Type out each record word for word. Pictures stay out.

··· Provided data ···

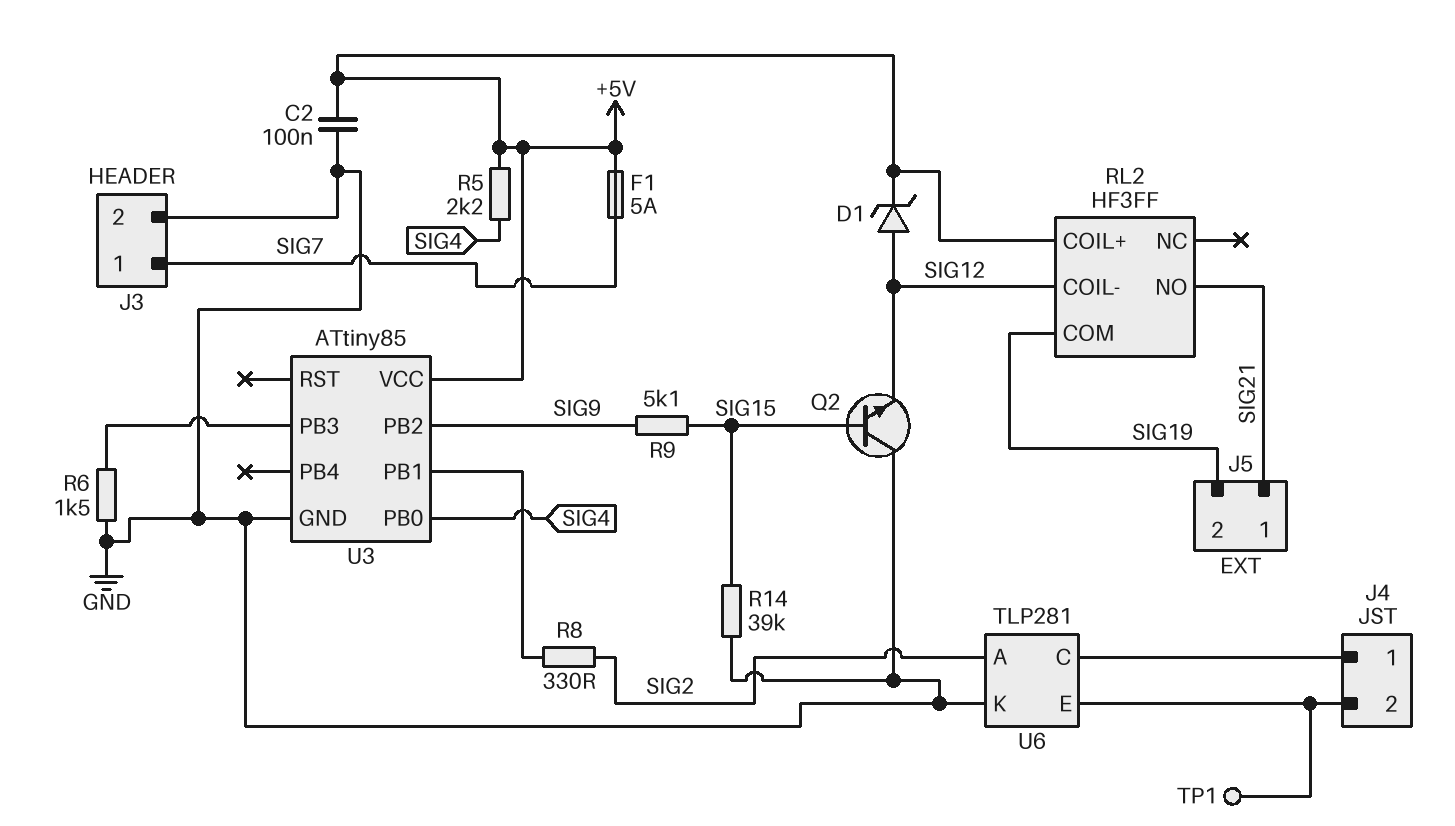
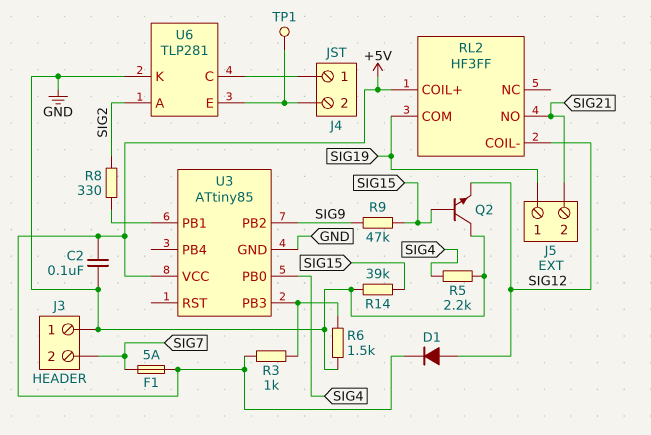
D1: zener (A SIG12, K +5V) -> diode (A SIG12, K +5V)
J3 pin 1: SIG7 -> GND
J3 pin 2: GND -> SIG7
J5 pin 1: SIG21 -> SIG19
J5 pin 2: SIG19 -> SIG21
R3: none -> 1k (+5V, U3/PB3)
R5: 2.2k (+5V, SIG4) -> 2.2k (GND, SIG4)
R9: 5.1k (SIG9, SIG15) -> 47k (SIG9, SIG15)

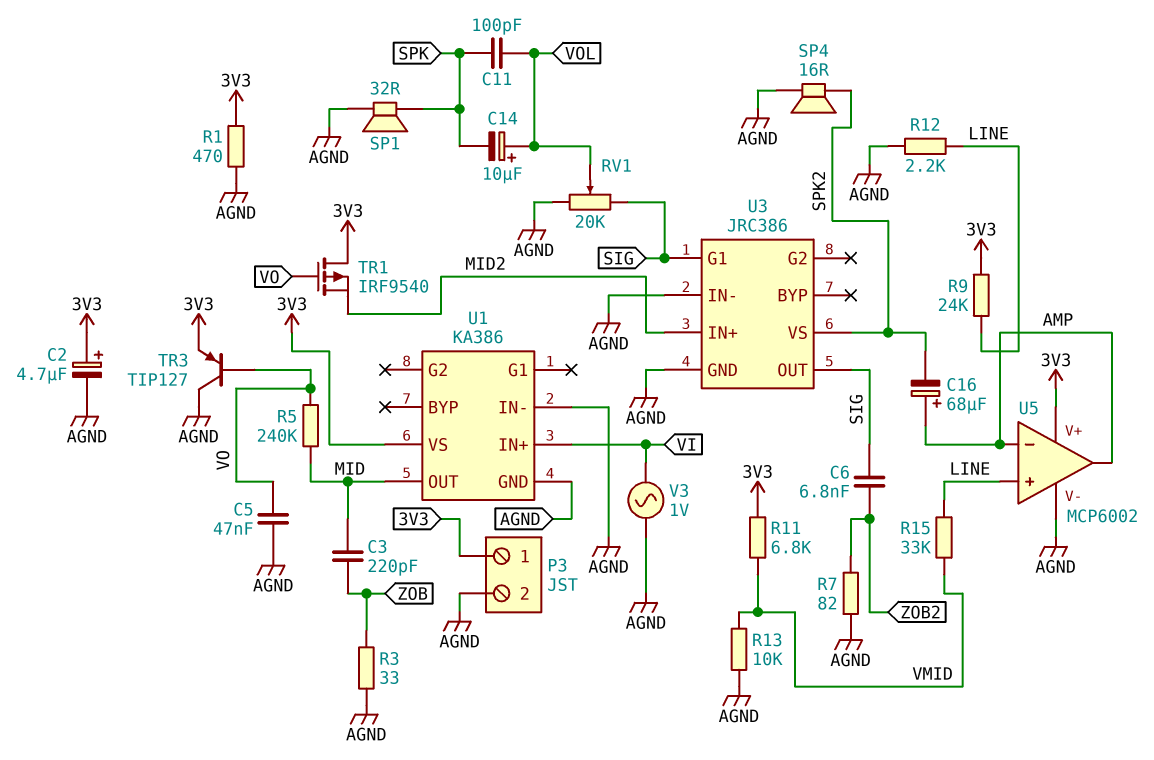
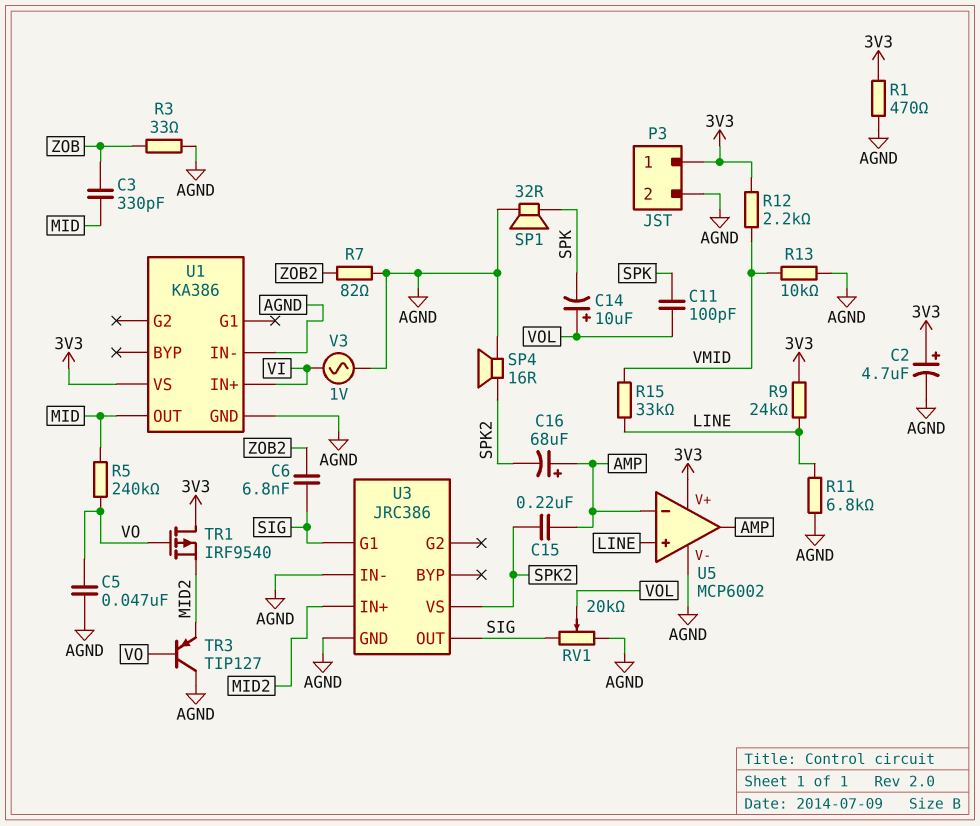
C3: 220pF (MID, ZOB) -> 330pF (MID, ZOB)
C15: none -> 220nF (AMP, SPK2)
R11: 6.8k (3V3, VMID) -> 6.8k (AGND, LINE)
R12: 2.2k (AGND, LINE) -> 2.2k (3V3, VMID)
TR3: PNP TIP127 (B VO, C AGND, E 3V3) -> PNP TIP127 (B VO, C AGND, E MID2)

···

* [Output]:
D1: zener (A SIG12, K +5V) -> diode (A SIG12, K +5V)
J3 pin 1: SIG7 -> GND
J3 pin 2: GND -> SIG7
J5 pin 1: SIG21 -> SIG19
J5 pin 2: SIG19 -> SIG21
R3: none -> 1k (+5V, U3/PB3)
R5: 2.2k (+5V, SIG4) -> 2.2k (GND, SIG4)
R9: 5.1k (SIG9, SIG15) -> 47k (SIG9, SIG15)

C3: 220pF (MID, ZOB) -> 330pF (MID, ZOB)
C15: none -> 220nF (AMP, SPK2)
R11: 6.8k (3V3, VMID) -> 6.8k (AGND, LINE)
R12: 2.2k (AGND, LINE) -> 2.2k (3V3, VMID)
TR3: PNP TIP127 (B VO, C AGND, E 3V3) -> PNP TIP127 (B VO, C AGND, E MID2)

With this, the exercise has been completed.